**Work to be completed:**
Copy out each line of the data holding "blue".

**Source data:**
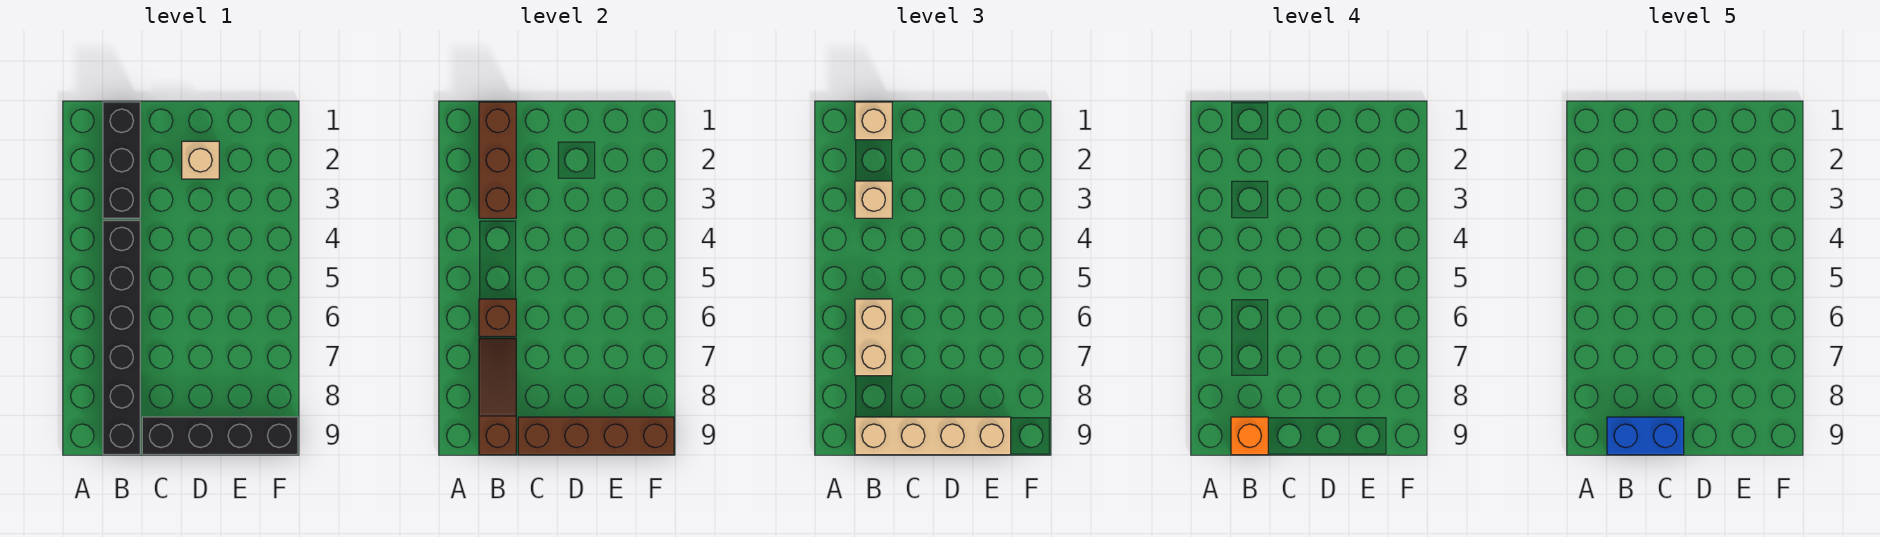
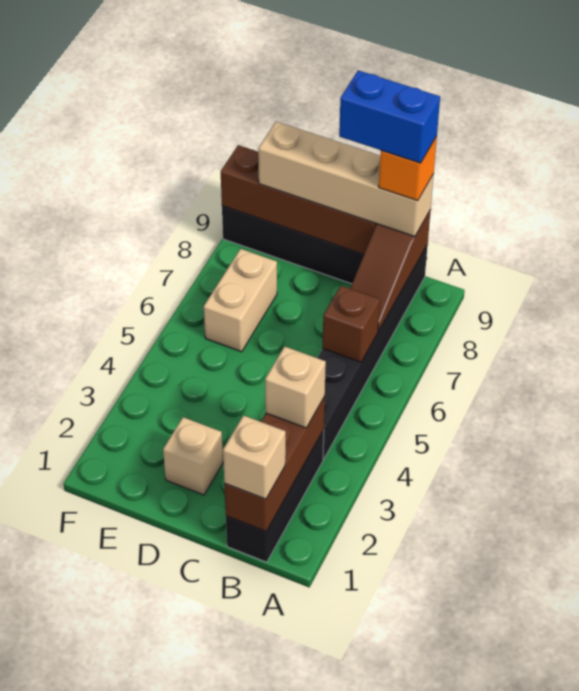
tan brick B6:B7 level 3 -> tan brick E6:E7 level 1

* * *

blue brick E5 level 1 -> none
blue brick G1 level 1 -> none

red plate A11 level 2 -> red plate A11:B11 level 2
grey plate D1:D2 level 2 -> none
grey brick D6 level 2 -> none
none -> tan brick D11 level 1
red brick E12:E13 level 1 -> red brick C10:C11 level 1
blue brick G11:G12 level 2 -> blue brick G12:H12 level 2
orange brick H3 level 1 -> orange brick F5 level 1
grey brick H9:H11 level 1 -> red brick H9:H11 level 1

**Answer to this problem:**
blue brick E5 level 1 -> none
blue brick G1 level 1 -> none
blue brick G11:G12 level 2 -> blue brick G12:H12 level 2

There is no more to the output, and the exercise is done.